-------- Provided data --------

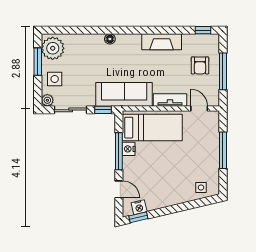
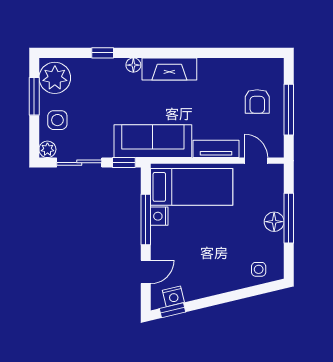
window: (203, 30) -> (103, 53), moved
fireplace: (162, 42) -> (169, 69), moved
floor lamp: (212, 153) -> (274, 222), added
door: (119, 189) -> (146, 272), hinge flipped

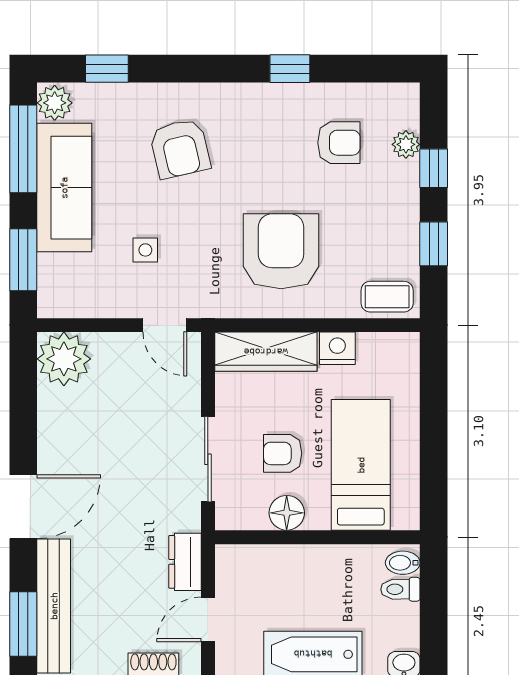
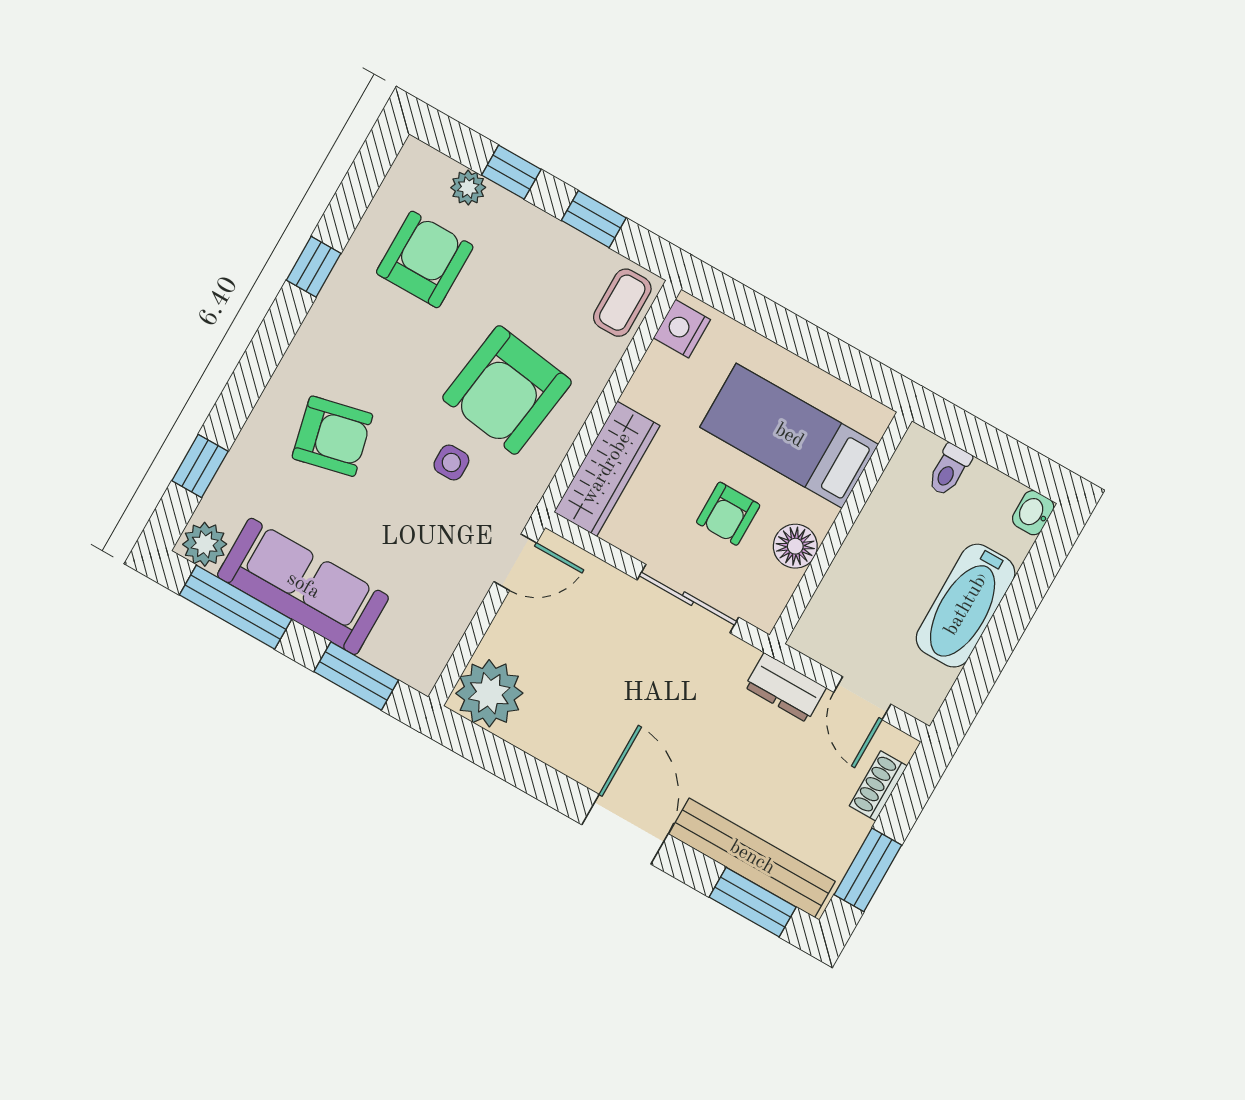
armchair: (339, 143) -> (425, 259), width x1.38, depth x1.38
side table: (145, 250) -> (451, 463), moved
armchair: (281, 251) -> (507, 390), turned -82
nightstand: (337, 348) -> (682, 329), moved
bidet: (403, 563) -> (922, 451), removed

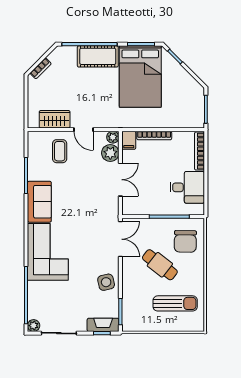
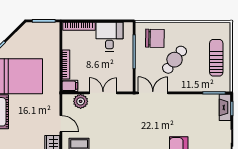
door: (84, 130) -> (61, 124), hinge flipped
plant: (113, 137) -> (67, 99), removed
side table: (106, 282) -> (189, 105), removed
sun lounger: (175, 303) -> (216, 58), moved

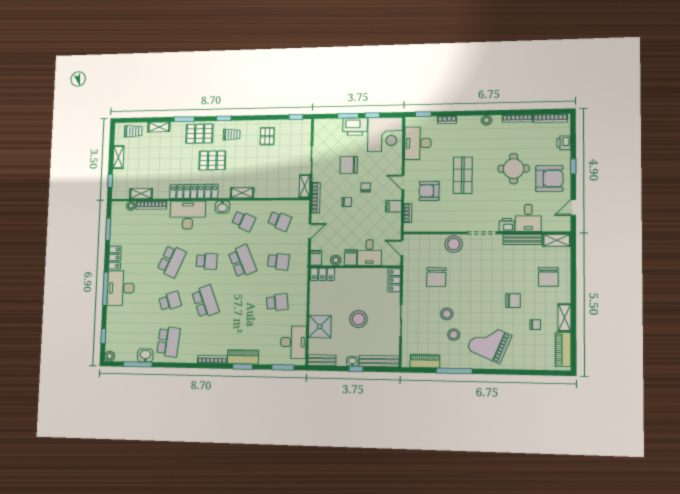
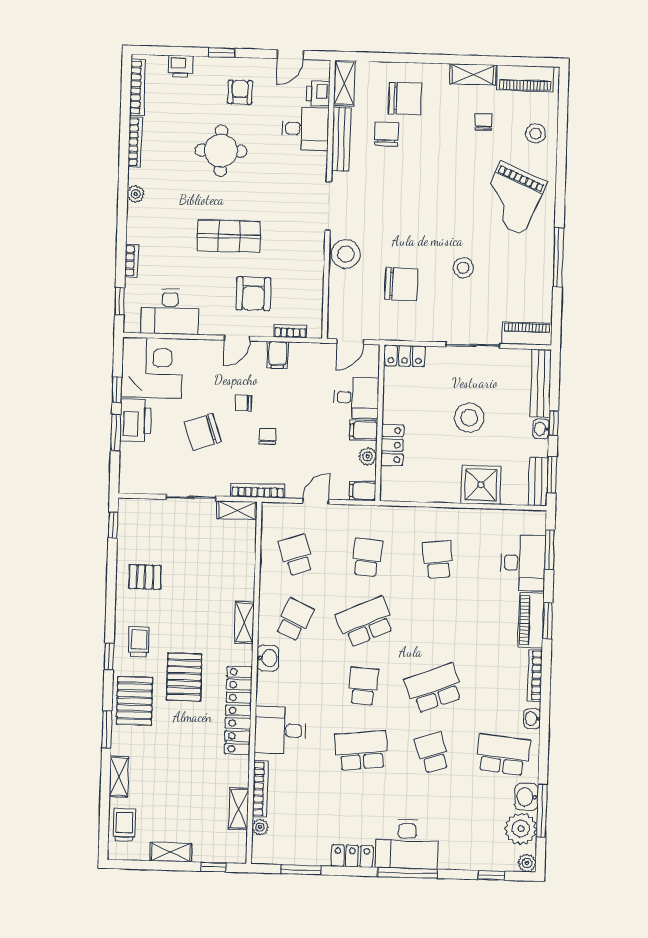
chair: (349, 165) -> (203, 432), turned 72
armchair: (549, 179) -> (240, 92), width x0.53, depth x0.53
door: (573, 207) -> (290, 55), hinge flipped
desk: (188, 215) -> (280, 730), width x0.73
school desk: (279, 221) -> (296, 555), turned -39
printer: (507, 225) -> (318, 94), moved
door: (310, 231) -> (316, 501), hinge flipped
school desk: (172, 261) -> (361, 750), turned -30
locker: (322, 274) -> (392, 445), moved
chair: (513, 301) -> (386, 134), moved
stool: (454, 335) -> (536, 133), moved
desk: (293, 342) -> (523, 563), moved, turned 90
plant: (128, 352) -> (521, 829), added
washbasin: (188, 358) -> (532, 719), added
piano: (425, 361) -> (527, 334), moved, turned 90
window: (326, 368) -> (552, 475), added

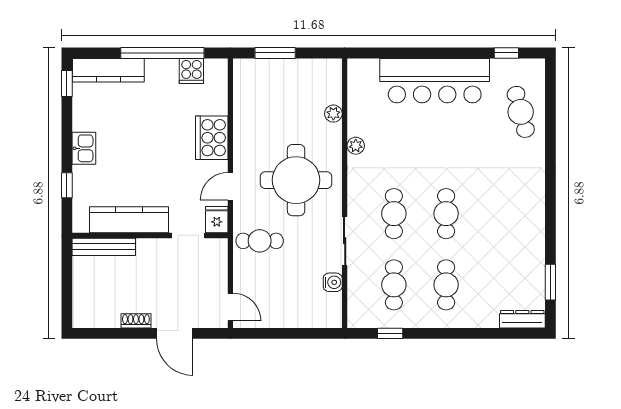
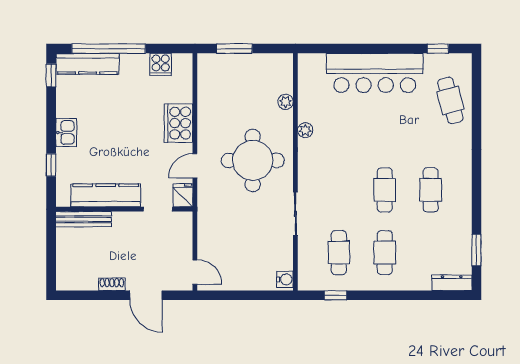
window: (162, 53) -> (109, 49), moved
cafe table: (394, 214) -> (431, 190), moved
cafe table: (260, 241) -> (221, 214), removed
water cooler: (333, 282) -> (285, 279), moved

--------

Count all lines of the data that include "depth". The answer is the number alone.

Worked solution >> 2